» **WHAT TO WORK ON**
Your job is to set down the stretch of entries that opens with the line containing "(288, 150) = (442, 86): none -> red car" and closes with the line containing "camera: 15 degrees left, 5 degrees down". Keep both end lines, copy each exactly, and add nothing.

(Source records)
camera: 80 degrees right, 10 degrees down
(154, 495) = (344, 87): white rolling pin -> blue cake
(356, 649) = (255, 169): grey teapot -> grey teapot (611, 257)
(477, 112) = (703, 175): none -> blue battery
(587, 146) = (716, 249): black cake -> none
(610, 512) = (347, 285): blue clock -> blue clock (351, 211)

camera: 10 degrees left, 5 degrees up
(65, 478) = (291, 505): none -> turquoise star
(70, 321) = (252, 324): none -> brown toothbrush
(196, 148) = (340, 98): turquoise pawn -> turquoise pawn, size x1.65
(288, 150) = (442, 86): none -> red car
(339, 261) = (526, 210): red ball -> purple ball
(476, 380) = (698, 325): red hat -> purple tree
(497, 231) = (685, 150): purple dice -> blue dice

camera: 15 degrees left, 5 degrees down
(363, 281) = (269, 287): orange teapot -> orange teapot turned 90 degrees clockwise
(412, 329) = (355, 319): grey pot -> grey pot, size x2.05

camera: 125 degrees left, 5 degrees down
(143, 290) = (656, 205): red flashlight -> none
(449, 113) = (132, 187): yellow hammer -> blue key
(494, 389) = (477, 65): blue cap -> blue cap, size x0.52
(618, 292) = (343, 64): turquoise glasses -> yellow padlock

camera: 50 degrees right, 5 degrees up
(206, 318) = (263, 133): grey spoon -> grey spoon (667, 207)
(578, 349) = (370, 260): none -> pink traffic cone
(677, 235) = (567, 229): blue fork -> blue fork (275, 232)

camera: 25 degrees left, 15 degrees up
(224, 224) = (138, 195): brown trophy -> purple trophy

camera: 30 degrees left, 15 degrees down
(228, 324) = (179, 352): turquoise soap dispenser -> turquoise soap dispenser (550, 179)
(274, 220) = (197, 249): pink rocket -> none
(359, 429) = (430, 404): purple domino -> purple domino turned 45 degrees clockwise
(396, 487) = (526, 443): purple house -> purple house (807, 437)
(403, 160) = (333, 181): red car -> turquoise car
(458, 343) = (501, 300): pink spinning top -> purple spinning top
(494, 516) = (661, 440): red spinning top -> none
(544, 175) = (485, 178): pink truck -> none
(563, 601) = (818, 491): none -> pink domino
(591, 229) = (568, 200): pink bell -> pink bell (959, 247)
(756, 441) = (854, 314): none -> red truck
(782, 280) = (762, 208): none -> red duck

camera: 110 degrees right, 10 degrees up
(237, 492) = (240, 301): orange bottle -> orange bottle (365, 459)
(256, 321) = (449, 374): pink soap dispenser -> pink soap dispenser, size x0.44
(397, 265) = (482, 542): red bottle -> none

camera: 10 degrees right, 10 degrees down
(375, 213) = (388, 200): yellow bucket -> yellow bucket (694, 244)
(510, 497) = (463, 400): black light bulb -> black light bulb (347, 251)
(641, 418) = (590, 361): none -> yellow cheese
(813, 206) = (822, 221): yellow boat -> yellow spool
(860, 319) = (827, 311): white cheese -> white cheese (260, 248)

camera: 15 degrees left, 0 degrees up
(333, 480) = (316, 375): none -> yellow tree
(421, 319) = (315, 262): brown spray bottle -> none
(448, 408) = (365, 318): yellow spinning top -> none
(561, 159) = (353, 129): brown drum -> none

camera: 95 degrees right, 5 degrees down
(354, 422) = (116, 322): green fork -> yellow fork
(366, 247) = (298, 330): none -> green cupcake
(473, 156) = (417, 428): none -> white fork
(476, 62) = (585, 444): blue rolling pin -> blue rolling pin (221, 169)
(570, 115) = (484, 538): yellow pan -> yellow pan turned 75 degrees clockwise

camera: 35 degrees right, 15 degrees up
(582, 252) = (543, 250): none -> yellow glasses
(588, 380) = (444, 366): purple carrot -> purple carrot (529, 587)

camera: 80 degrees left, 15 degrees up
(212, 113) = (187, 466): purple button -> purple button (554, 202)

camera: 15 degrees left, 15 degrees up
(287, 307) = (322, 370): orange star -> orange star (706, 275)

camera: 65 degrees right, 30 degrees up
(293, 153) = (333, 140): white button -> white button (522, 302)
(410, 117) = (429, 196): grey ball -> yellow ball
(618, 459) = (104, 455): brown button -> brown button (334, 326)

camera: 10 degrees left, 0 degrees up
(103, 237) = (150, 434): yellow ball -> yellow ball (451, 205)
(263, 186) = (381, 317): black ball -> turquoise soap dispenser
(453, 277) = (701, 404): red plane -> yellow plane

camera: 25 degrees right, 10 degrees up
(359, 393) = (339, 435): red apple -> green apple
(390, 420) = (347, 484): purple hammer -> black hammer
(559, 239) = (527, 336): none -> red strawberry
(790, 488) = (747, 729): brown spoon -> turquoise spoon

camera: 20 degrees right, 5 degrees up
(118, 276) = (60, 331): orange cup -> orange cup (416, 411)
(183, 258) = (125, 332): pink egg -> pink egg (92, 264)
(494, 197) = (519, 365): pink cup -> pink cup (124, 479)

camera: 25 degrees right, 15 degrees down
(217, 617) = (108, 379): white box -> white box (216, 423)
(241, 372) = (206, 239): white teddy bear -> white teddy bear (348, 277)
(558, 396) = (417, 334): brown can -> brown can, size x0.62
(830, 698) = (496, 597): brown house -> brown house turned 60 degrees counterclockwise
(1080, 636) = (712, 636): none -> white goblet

» **EXERCISE OUTPUT**
(288, 150) = (442, 86): none -> red car
(339, 261) = (526, 210): red ball -> purple ball
(476, 380) = (698, 325): red hat -> purple tree
(497, 231) = (685, 150): purple dice -> blue dice

camera: 15 degrees left, 5 degrees down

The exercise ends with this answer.